* **YOUR OBJECTIVE**: When the line with "[595,241,643,297] (first image)" comes up, set it down and every later line to the end of the data, exactly and without pictures.

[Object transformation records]
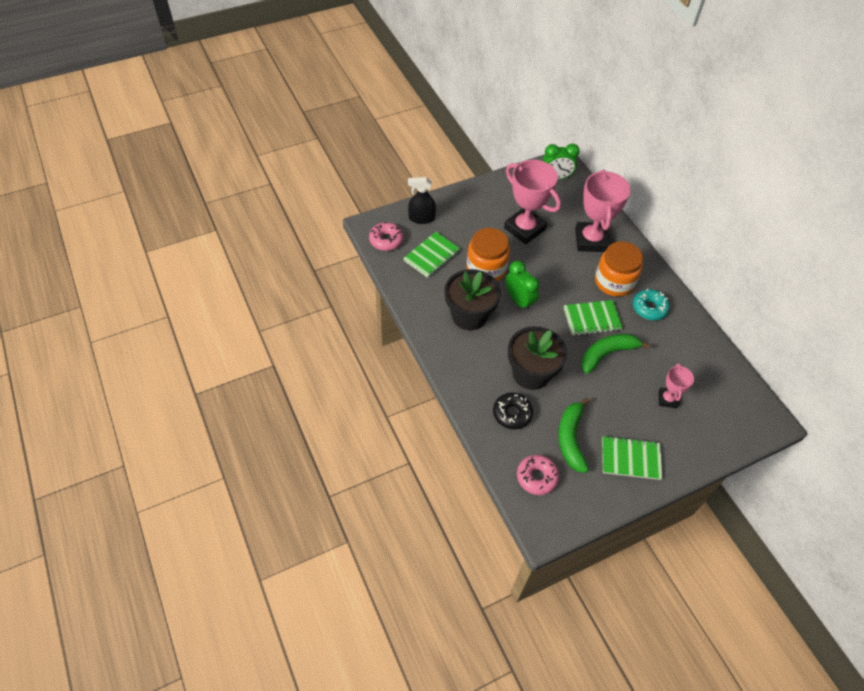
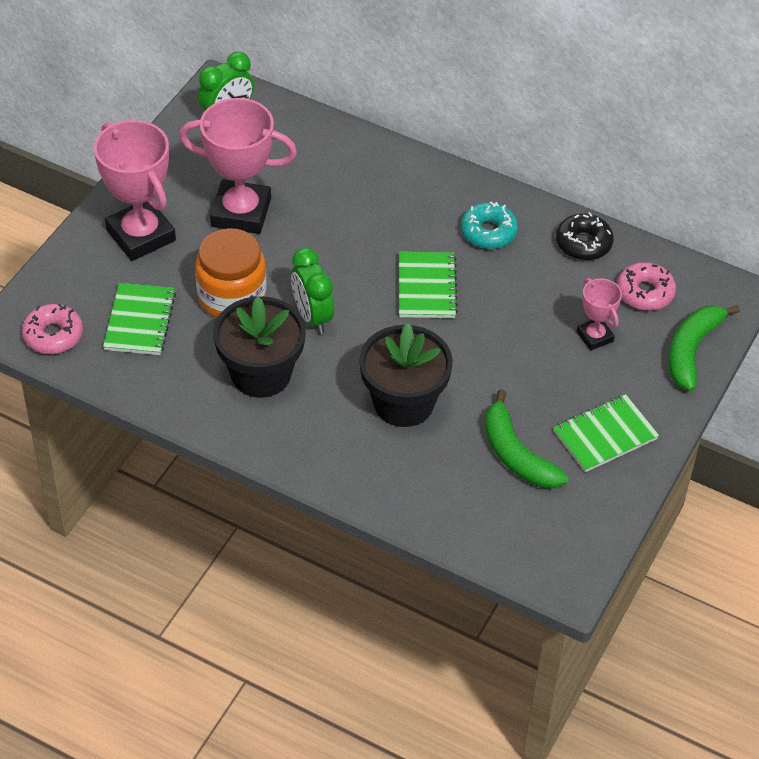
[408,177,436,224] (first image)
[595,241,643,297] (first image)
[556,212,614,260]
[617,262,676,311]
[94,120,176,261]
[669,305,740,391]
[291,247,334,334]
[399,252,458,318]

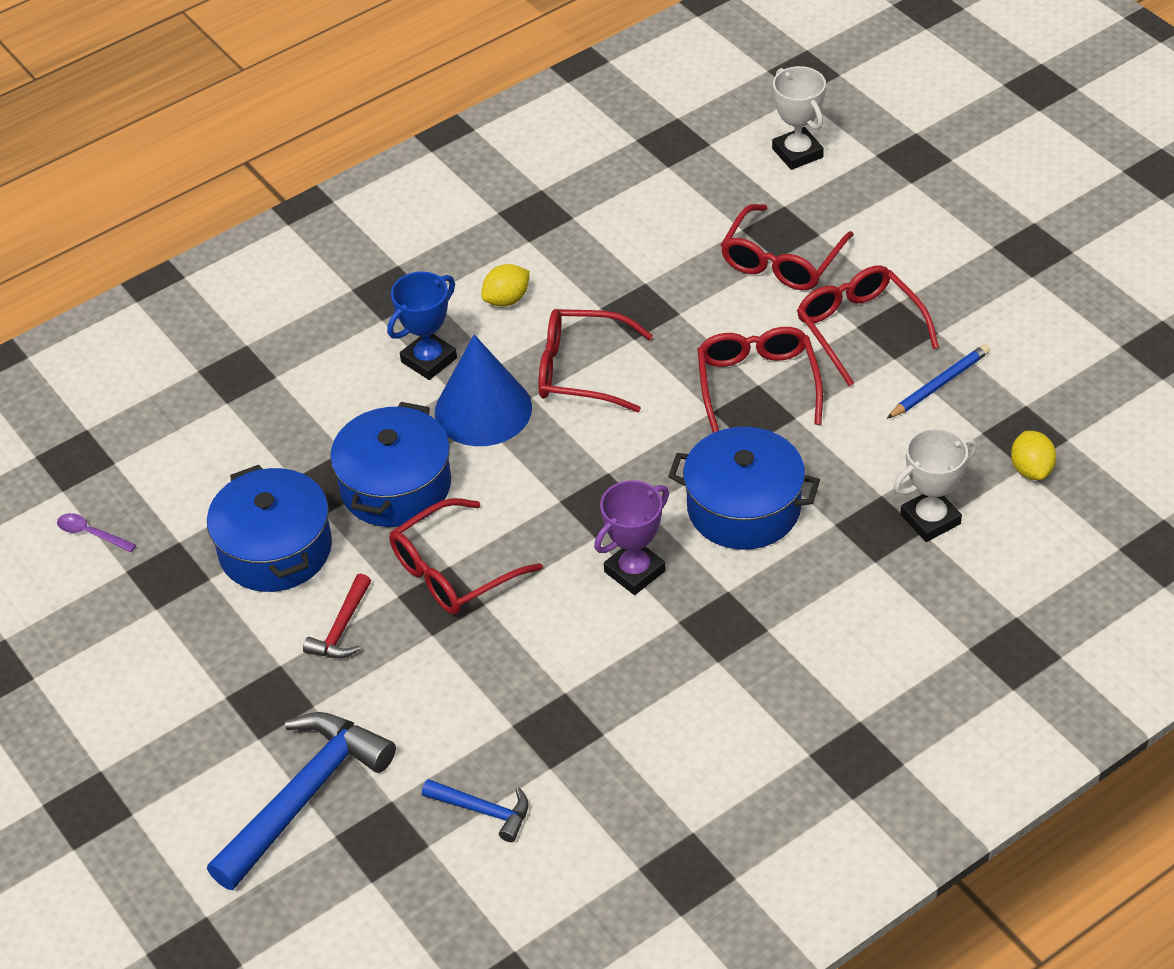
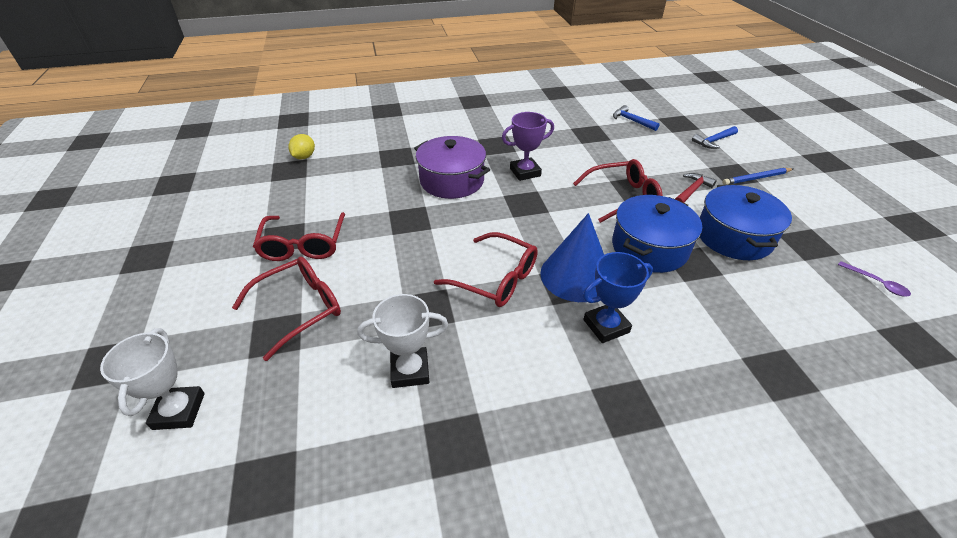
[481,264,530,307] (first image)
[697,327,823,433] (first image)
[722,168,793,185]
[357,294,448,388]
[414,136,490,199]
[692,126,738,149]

* **ANSWER TO THIS TASK**:
[595,241,643,297] (first image)
[556,212,614,260]
[617,262,676,311]
[94,120,176,261]
[669,305,740,391]
[291,247,334,334]
[399,252,458,318]

[481,264,530,307] (first image)
[697,327,823,433] (first image)
[722,168,793,185]
[357,294,448,388]
[414,136,490,199]
[692,126,738,149]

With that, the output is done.